(Object transformation records)
++++++++++

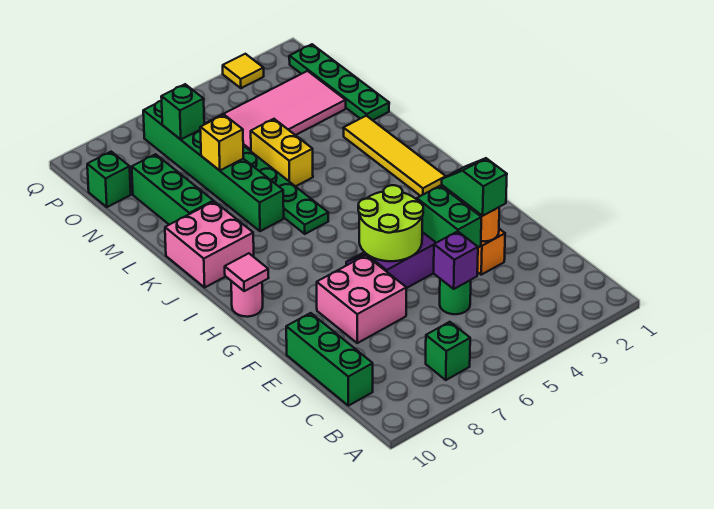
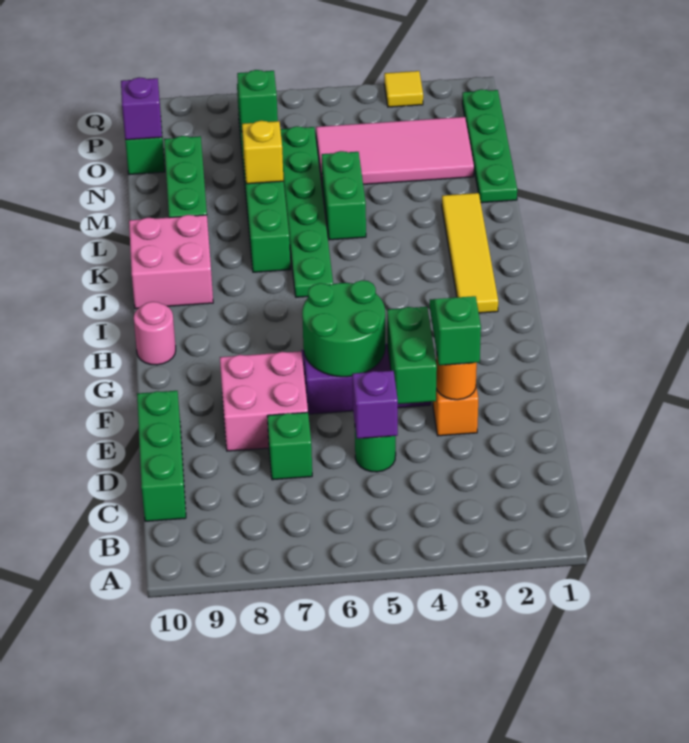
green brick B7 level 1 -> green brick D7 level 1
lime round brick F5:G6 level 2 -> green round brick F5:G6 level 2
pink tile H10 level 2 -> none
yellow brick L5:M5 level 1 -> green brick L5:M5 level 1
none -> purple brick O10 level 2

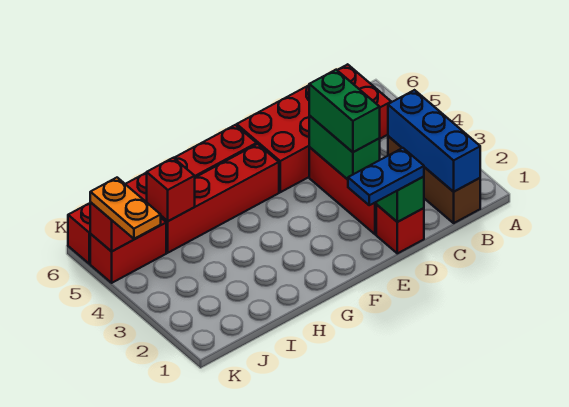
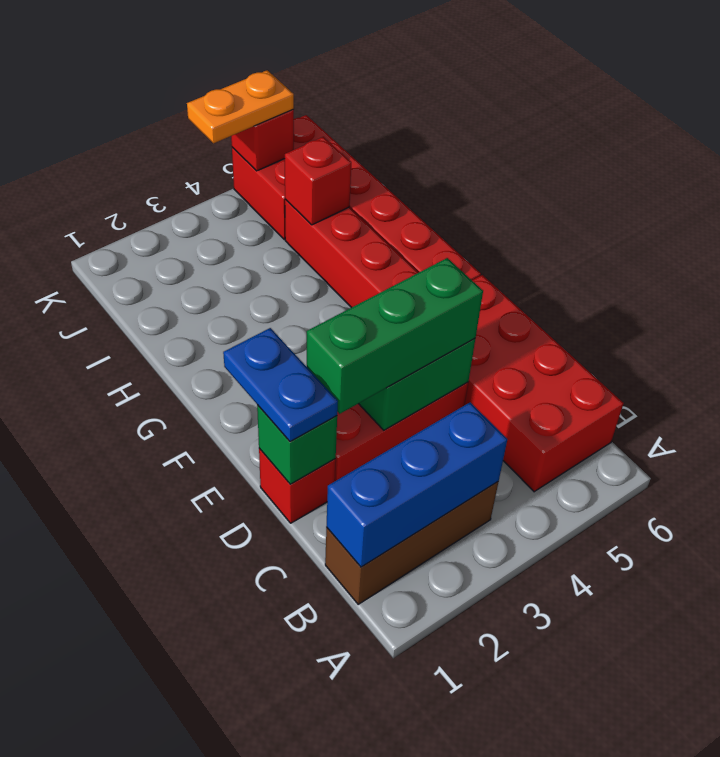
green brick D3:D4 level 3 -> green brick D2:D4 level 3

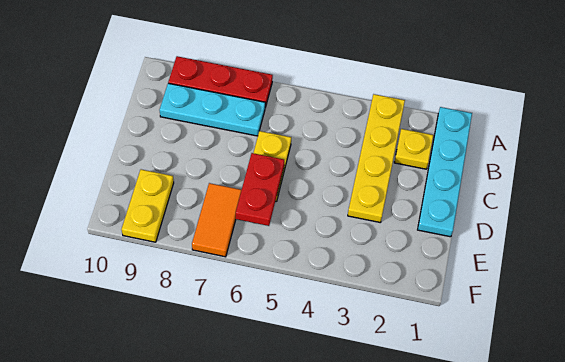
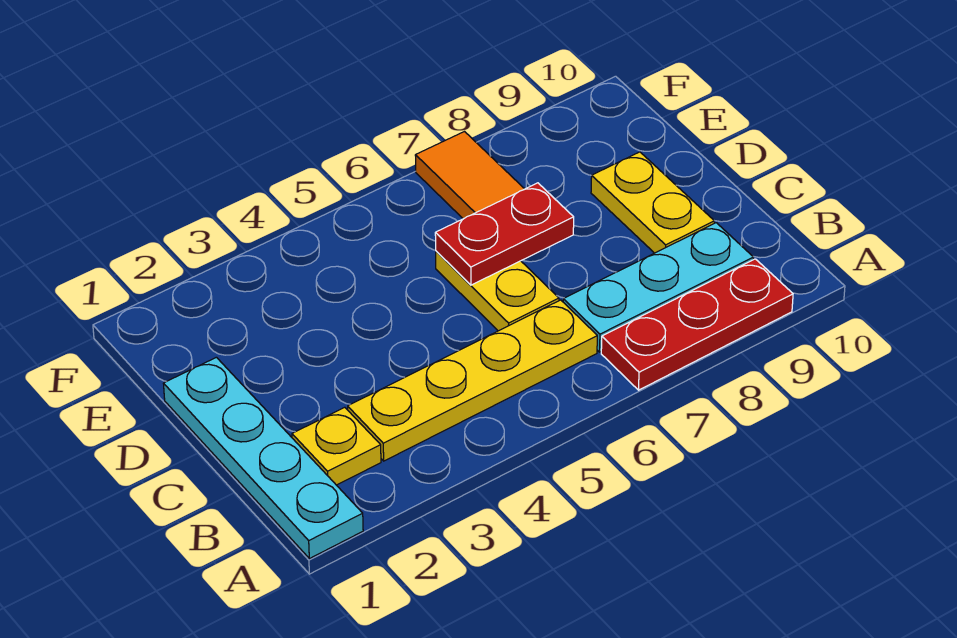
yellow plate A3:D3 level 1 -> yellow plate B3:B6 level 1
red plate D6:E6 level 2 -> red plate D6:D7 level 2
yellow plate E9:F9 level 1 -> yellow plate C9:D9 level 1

++++++++++

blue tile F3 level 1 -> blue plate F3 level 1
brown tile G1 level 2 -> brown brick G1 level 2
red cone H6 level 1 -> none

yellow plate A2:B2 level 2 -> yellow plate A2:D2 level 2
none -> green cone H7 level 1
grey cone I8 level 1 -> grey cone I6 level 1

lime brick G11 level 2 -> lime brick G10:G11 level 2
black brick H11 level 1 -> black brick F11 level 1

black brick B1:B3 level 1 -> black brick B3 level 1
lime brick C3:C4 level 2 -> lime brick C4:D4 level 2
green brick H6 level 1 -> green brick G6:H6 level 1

++++++++++

An exact copy of the lines above from the one with "green brick B7" up to and including the one with "yellow plate E9:F9" is required; reproduce only those lines, omitting all pictures.

**Answer space:**
green brick B7 level 1 -> green brick D7 level 1
lime round brick F5:G6 level 2 -> green round brick F5:G6 level 2
pink tile H10 level 2 -> none
yellow brick L5:M5 level 1 -> green brick L5:M5 level 1
none -> purple brick O10 level 2

green brick D3:D4 level 3 -> green brick D2:D4 level 3

yellow plate A3:D3 level 1 -> yellow plate B3:B6 level 1
red plate D6:E6 level 2 -> red plate D6:D7 level 2
yellow plate E9:F9 level 1 -> yellow plate C9:D9 level 1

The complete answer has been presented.